STUDY MATERIAL.
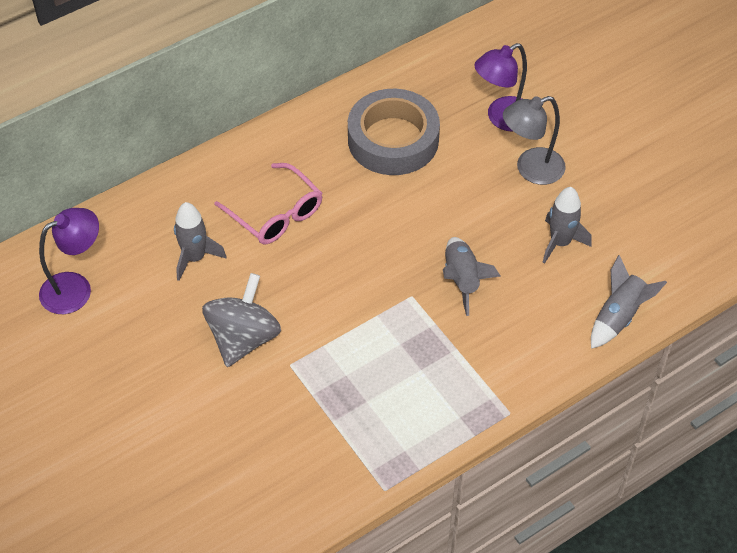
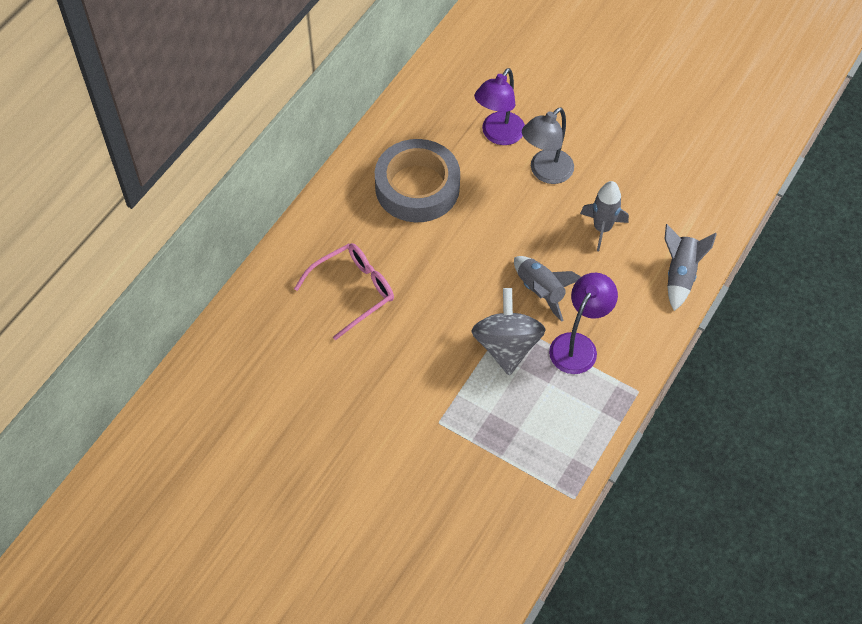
camera: 25 degrees left, 5 degrees up
(76, 288) = (213, 428): purple lamp -> purple lamp (578, 345)
(195, 258) = (304, 359): grey rocket -> none
(243, 338) = (386, 415): grey spinning top -> grey spinning top (506, 346)
(275, 213) = (352, 291): pink glasses -> pink glasses turned 60 degrees counterclockwise

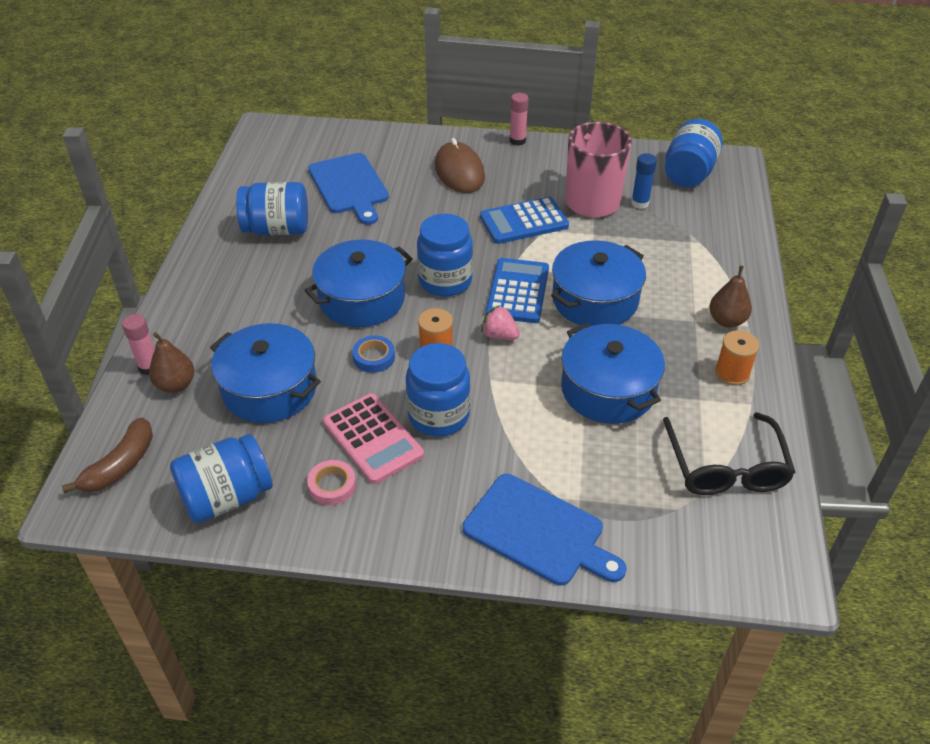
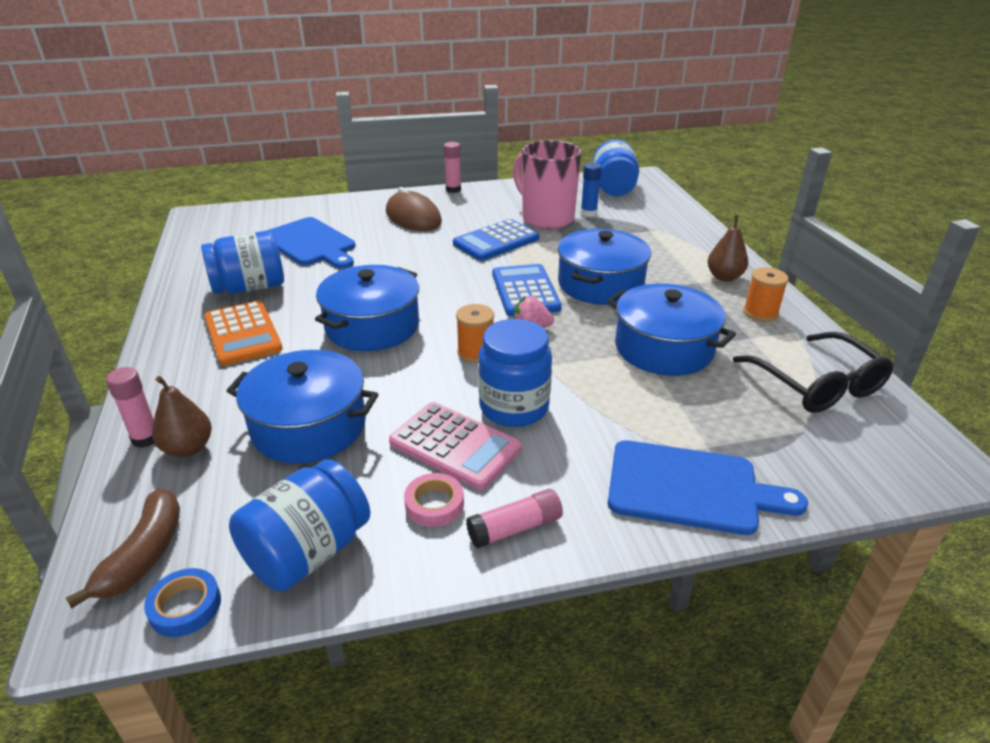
camera: 20 degrees left, 10 degrees down
(253, 280) = (243, 333): none -> orange calculator
(374, 357) = (413, 372): blue tape -> blue tape (185, 606)
(381, 523) = (515, 528): none -> pink glue stick
(445, 281) = (450, 296): blue jar -> none

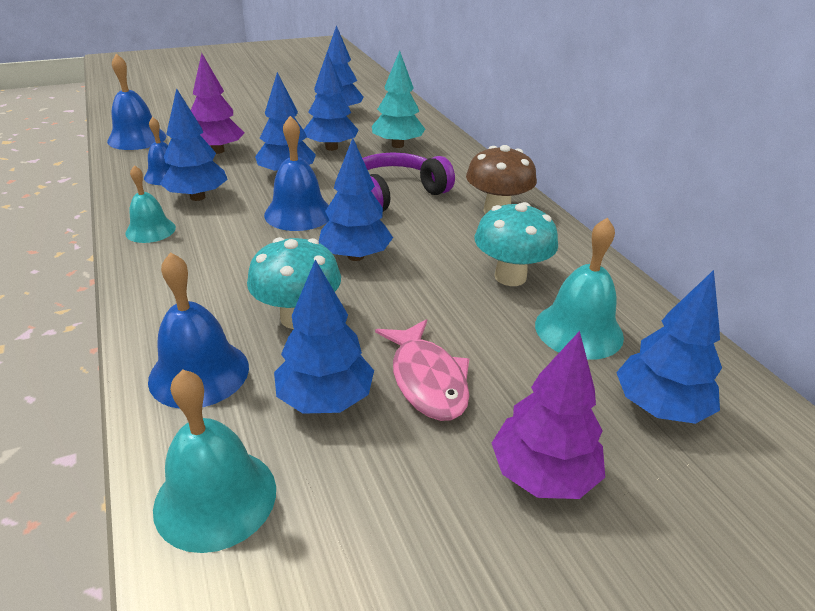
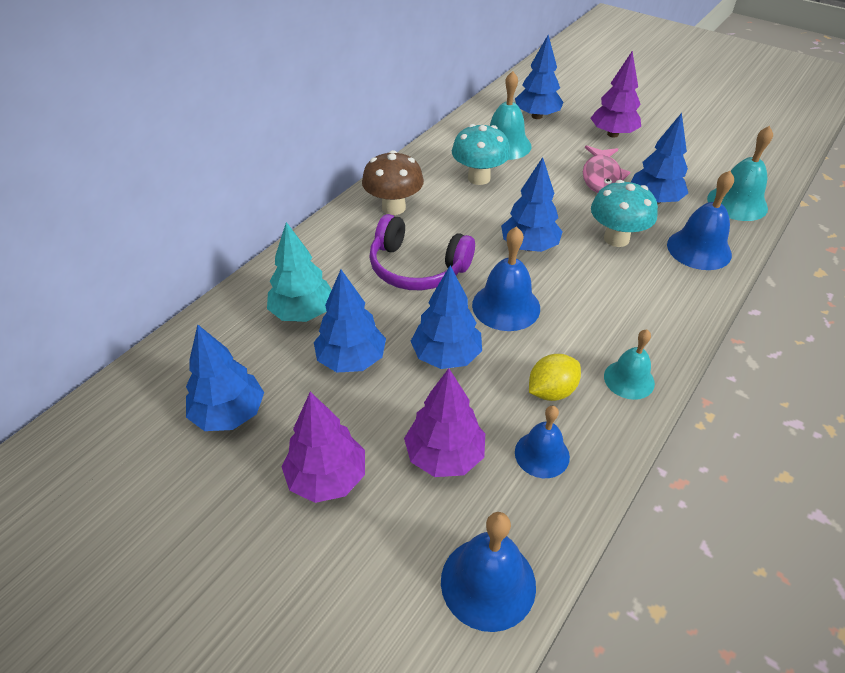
camera: 120 degrees left, 10 degrees up
(197, 197) = (551, 391): blue tree -> yellow lemon
(259, 123) = (327, 478): none -> purple tree
(427, 380) = (601, 177): pink fish -> pink fish turned 150 degrees clockwise

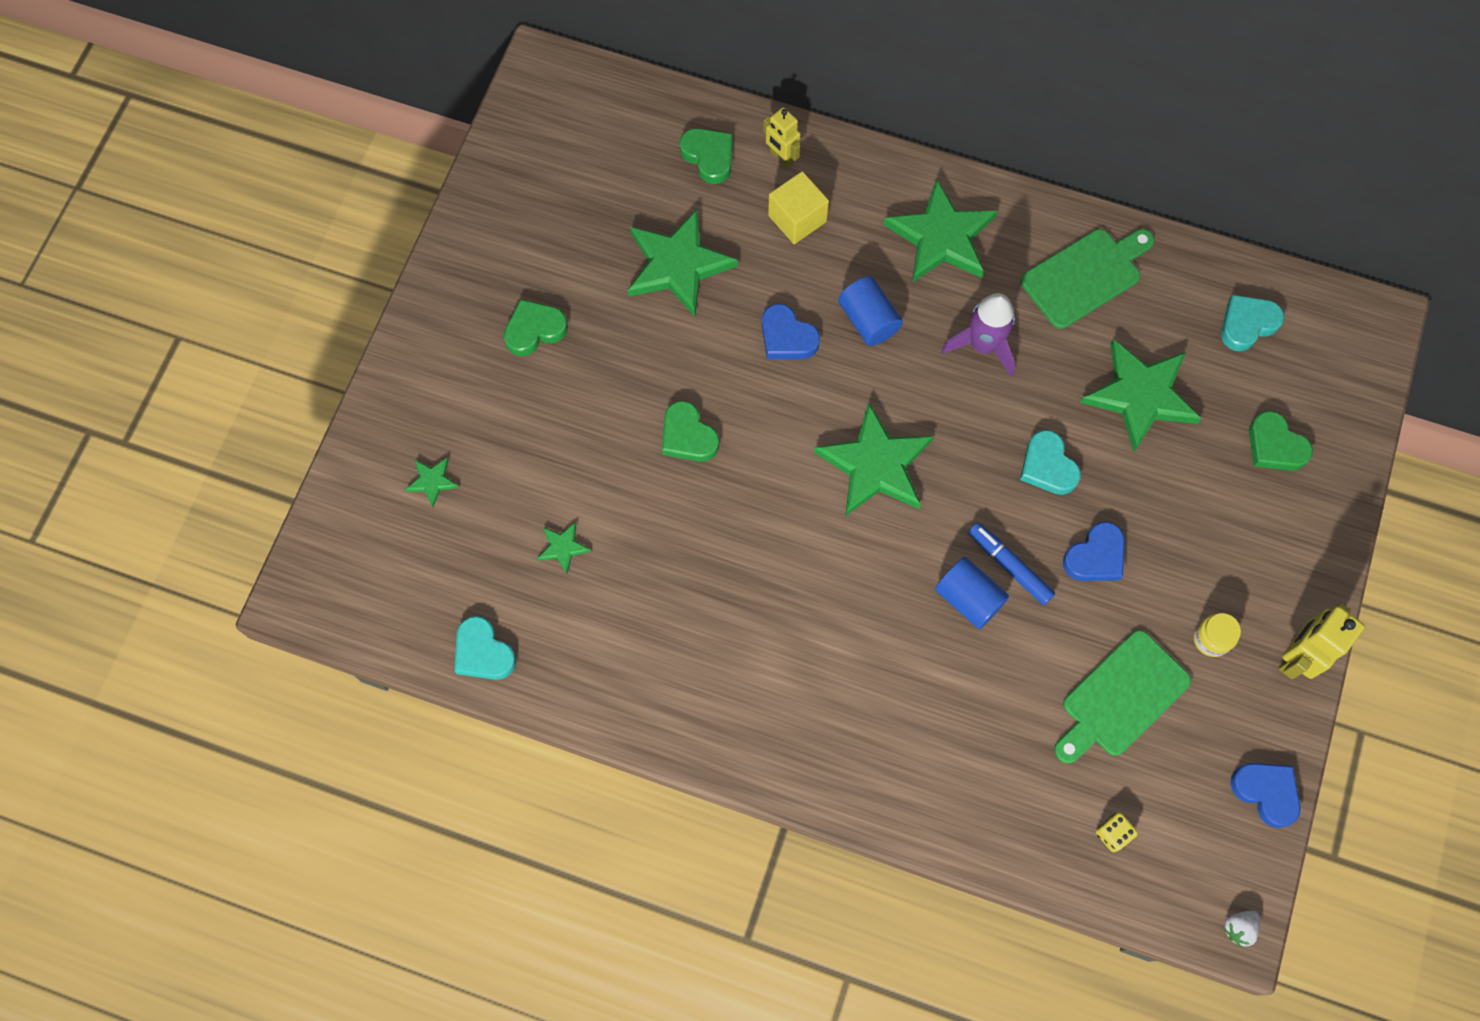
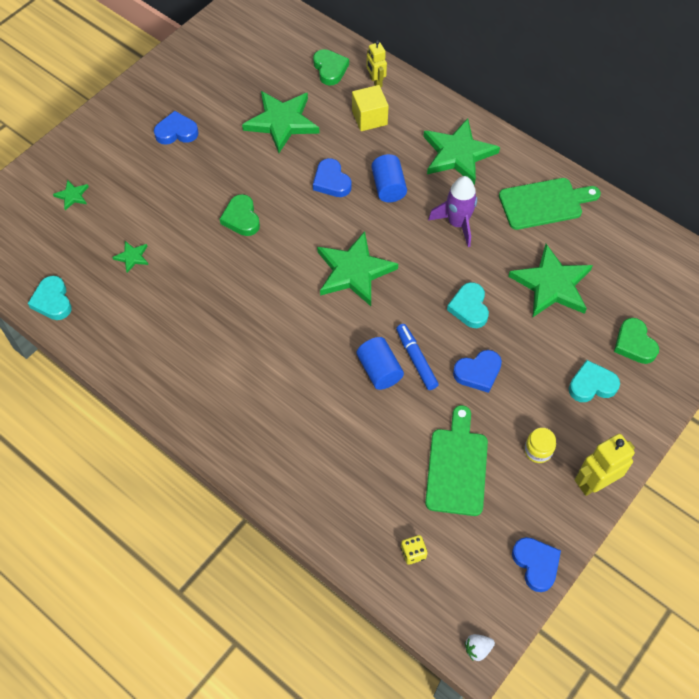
camera: 20 degrees right, 10 degrees down
(534, 330) = (176, 132): green heart -> blue heart
(1120, 697) = (457, 467): green cutting board -> green cutting board turned 120 degrees clockwise
(1247, 324) = (645, 264): turquoise heart -> turquoise heart (592, 385)

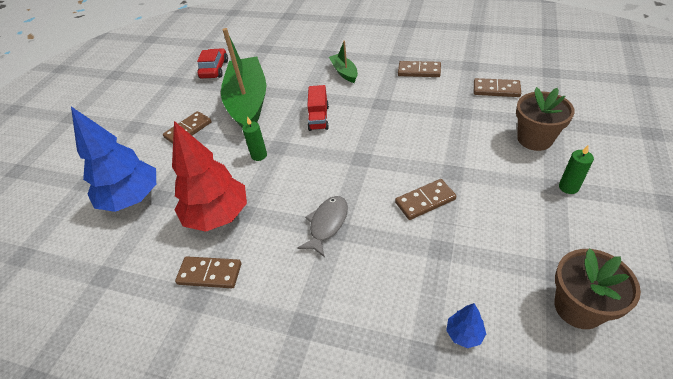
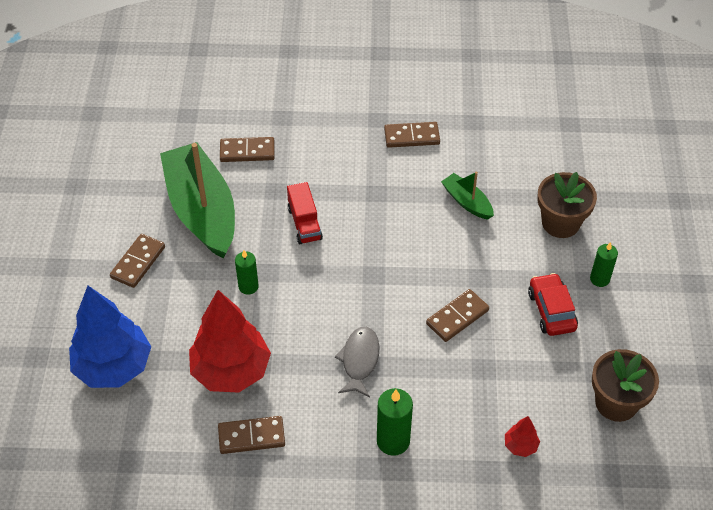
camera: 20 degrees left, 5 degrees up
(214, 69) = (128, 160): red car -> red car (551, 310)
(334, 303) = (393, 441): none -> green candle
(344, 72) = (315, 148): green boat -> green boat (467, 202)
(464, 334) = (520, 446): blue tree -> red tree
(496, 90) = (510, 157): brown domino -> brown domino (247, 151)

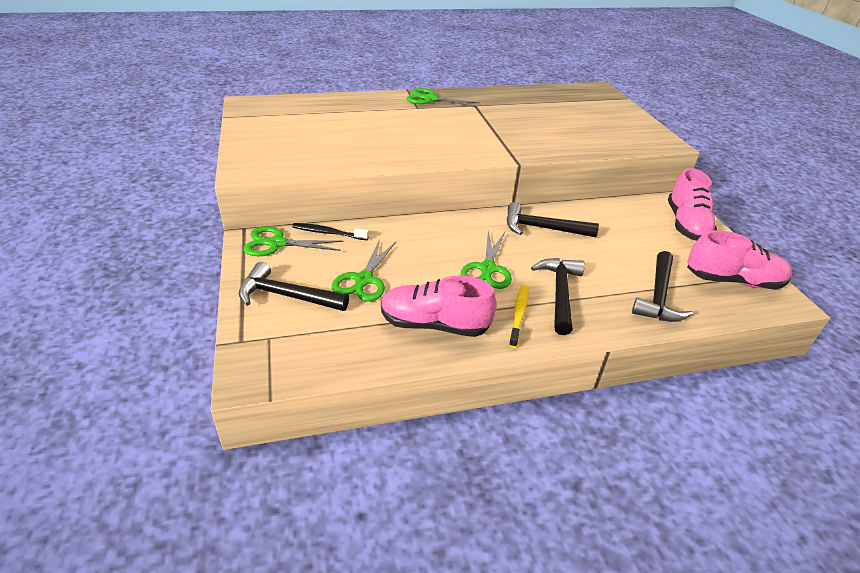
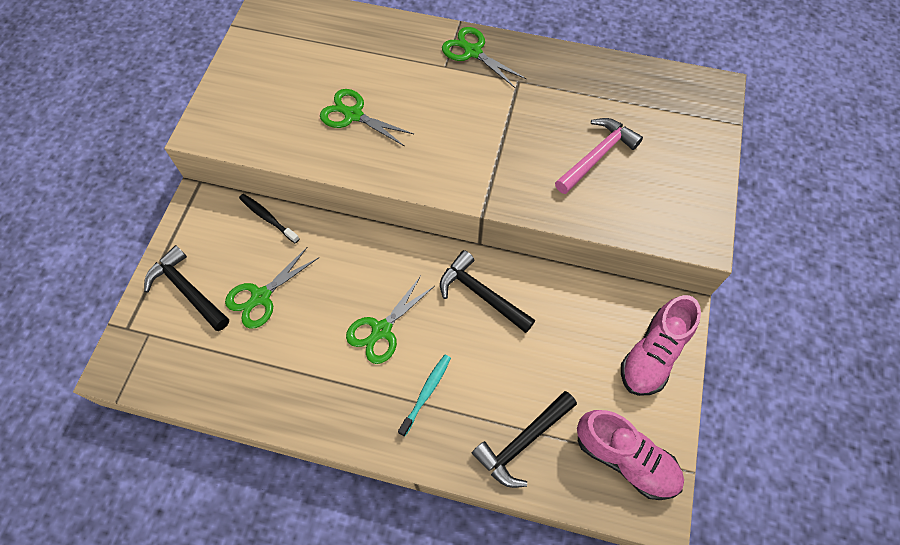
camera: 30 degrees right, 25 degrees up
(277, 243) = (215, 216): green scissors -> green scissors (353, 115)
(434, 324) = (285, 380): pink shoe -> none
(519, 314) = (367, 402): yellow toothbrush -> none
(559, 293) = (426, 393): black hammer -> turquoise toothbrush
(562, 124) = (597, 156): none -> pink hammer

WHAT TO WORK ON.
Copy the data in full. No pictures belong in the copy.

ANSWER BOX.
camera: 25 degrees left, 5 degrees up
(76, 288) = (213, 428): purple lamp -> purple lamp (578, 345)
(195, 258) = (304, 359): grey rocket -> none
(243, 338) = (386, 415): grey spinning top -> grey spinning top (506, 346)
(275, 213) = (352, 291): pink glasses -> pink glasses turned 60 degrees counterclockwise

camera: 20 degrees left, 10 degrees down
(253, 280) = (243, 333): none -> orange calculator
(374, 357) = (413, 372): blue tape -> blue tape (185, 606)
(381, 523) = (515, 528): none -> pink glue stick
(445, 281) = (450, 296): blue jar -> none

camera: 120 degrees left, 10 degrees up
(197, 197) = (551, 391): blue tree -> yellow lemon
(259, 123) = (327, 478): none -> purple tree
(427, 380) = (601, 177): pink fish -> pink fish turned 150 degrees clockwise

camera: 20 degrees right, 10 degrees down
(534, 330) = (176, 132): green heart -> blue heart
(1120, 697) = (457, 467): green cutting board -> green cutting board turned 120 degrees clockwise
(1247, 324) = (645, 264): turquoise heart -> turquoise heart (592, 385)

camera: 20 degrees left, 5 degrees up
(214, 69) = (128, 160): red car -> red car (551, 310)
(334, 303) = (393, 441): none -> green candle
(344, 72) = (315, 148): green boat -> green boat (467, 202)
(464, 334) = (520, 446): blue tree -> red tree
(496, 90) = (510, 157): brown domino -> brown domino (247, 151)

camera: 30 degrees right, 25 degrees up
(277, 243) = (215, 216): green scissors -> green scissors (353, 115)
(434, 324) = (285, 380): pink shoe -> none
(519, 314) = (367, 402): yellow toothbrush -> none
(559, 293) = (426, 393): black hammer -> turquoise toothbrush
(562, 124) = (597, 156): none -> pink hammer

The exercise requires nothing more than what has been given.